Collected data
----

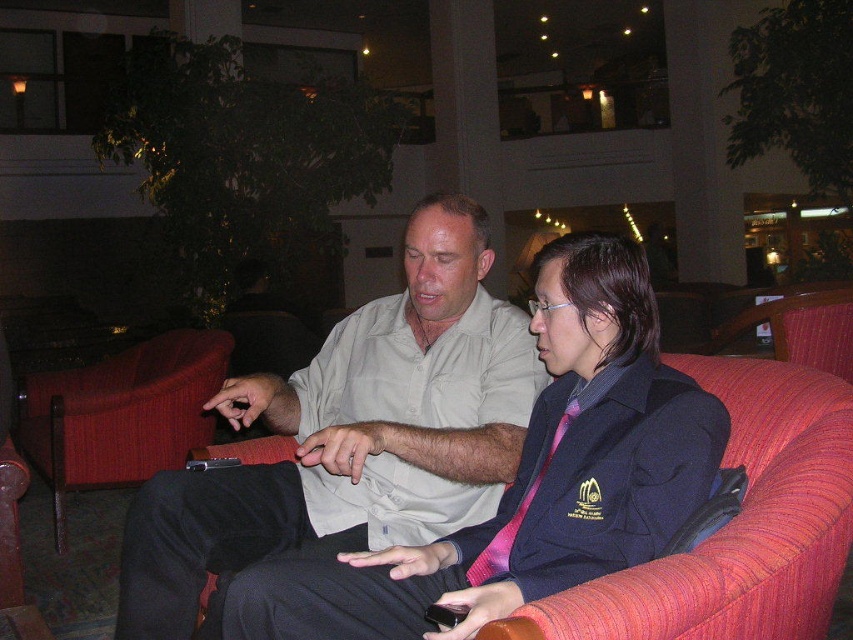
Question: Which point is farther to the camera?

Choices:
 (A) (120, 376)
 (B) (837, 449)

Answer: (A)

Question: Is light beige shirt at center to the right of pink satin tie at center from the viewer's perspective?

Choices:
 (A) yes
 (B) no

Answer: (B)

Question: Can you confirm if light beige shirt at center is positioned below red fabric couch at right?

Choices:
 (A) no
 (B) yes

Answer: (A)

Question: From the image, what is the correct spatial relationship of light beige shirt at center in relation to pink satin tie at center?

Choices:
 (A) below
 (B) above

Answer: (B)

Question: Which object is the farthest from the red fabric armchair at left?

Choices:
 (A) red fabric couch at right
 (B) pink satin tie at center
 (C) light beige shirt at center

Answer: (A)

Question: Which object is the farthest from the light beige shirt at center?

Choices:
 (A) pink satin tie at center
 (B) red fabric couch at right
 (C) red fabric armchair at left

Answer: (C)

----

TASK DETAILS: Gather every line of the listing above that contains the string "pink", matching case exactly.

EXPECTED OUTPUT:
Question: Is light beige shirt at center to the right of pink satin tie at center from the viewer's perspective?
Question: From the image, what is the correct spatial relationship of light beige shirt at center in relation to pink satin tie at center?
 (B) pink satin tie at center
 (A) pink satin tie at center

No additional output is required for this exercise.